Start of DATA PROVIDED

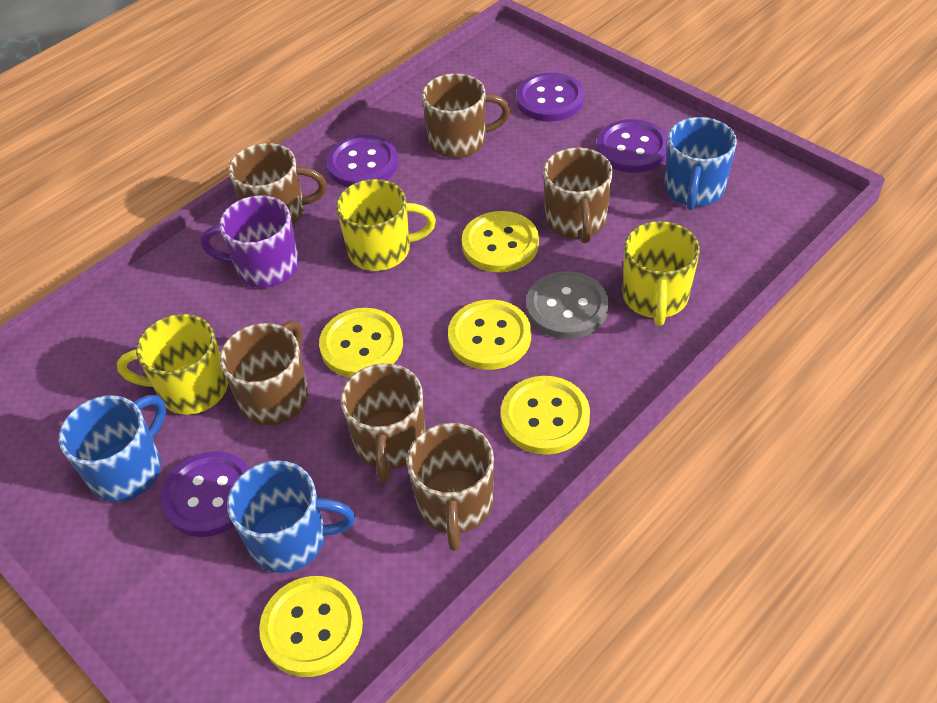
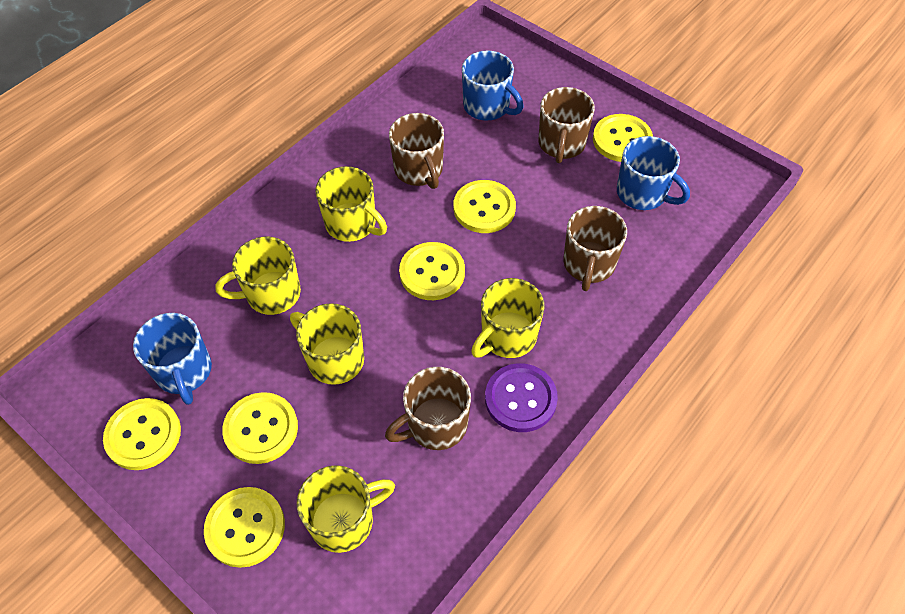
brown mug: 6 -> 4
grey button: 1 -> 0
purple button: 4 -> 1
purple mug: 1 -> 0
yellow button: 5 -> 6
yellow mug: 3 -> 5

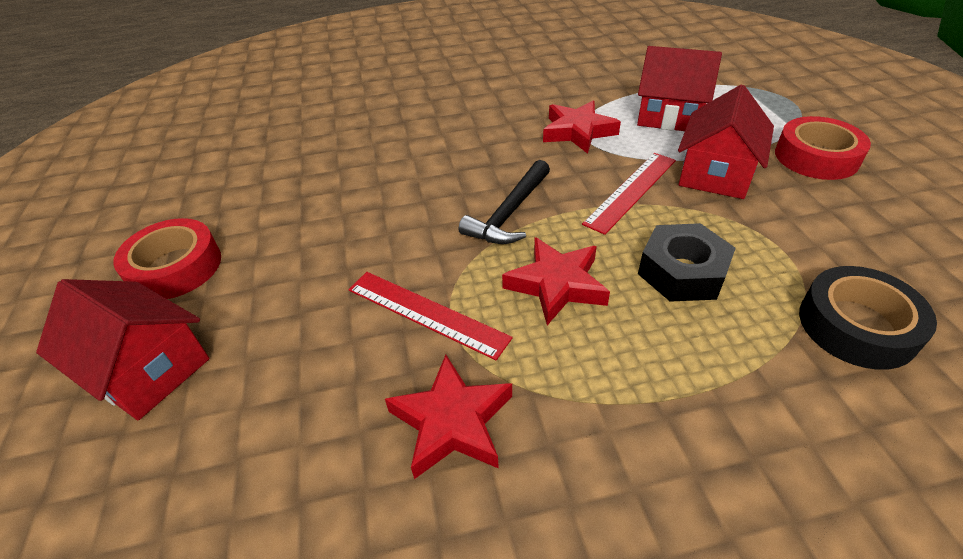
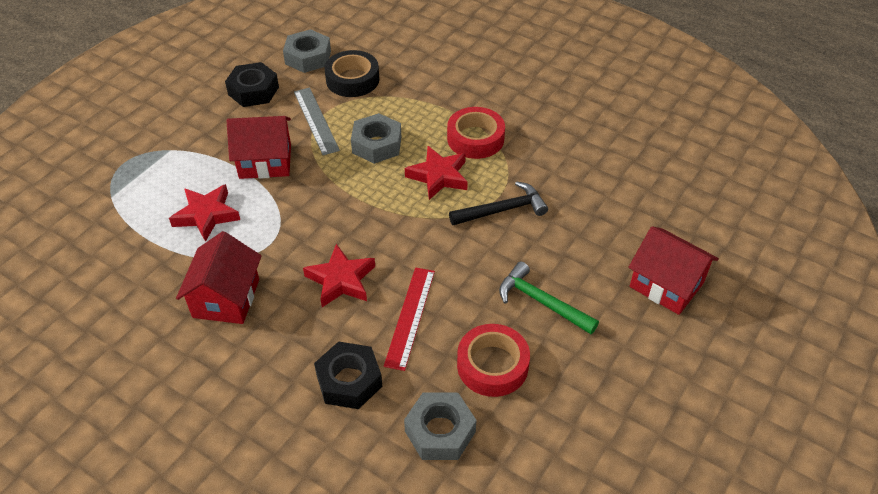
black nut: 1 -> 2
green hammer: 0 -> 1
grey nut: 0 -> 3
grey ruler: 0 -> 1
red ruler: 2 -> 1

End of DATA PROVIDED

§ DIRECTIONS FOR THIS TASK
Render the records above word for word and leave the pictures out.

§ RESULT
brown mug: 6 -> 4
grey button: 1 -> 0
purple button: 4 -> 1
purple mug: 1 -> 0
yellow button: 5 -> 6
yellow mug: 3 -> 5

black nut: 1 -> 2
green hammer: 0 -> 1
grey nut: 0 -> 3
grey ruler: 0 -> 1
red ruler: 2 -> 1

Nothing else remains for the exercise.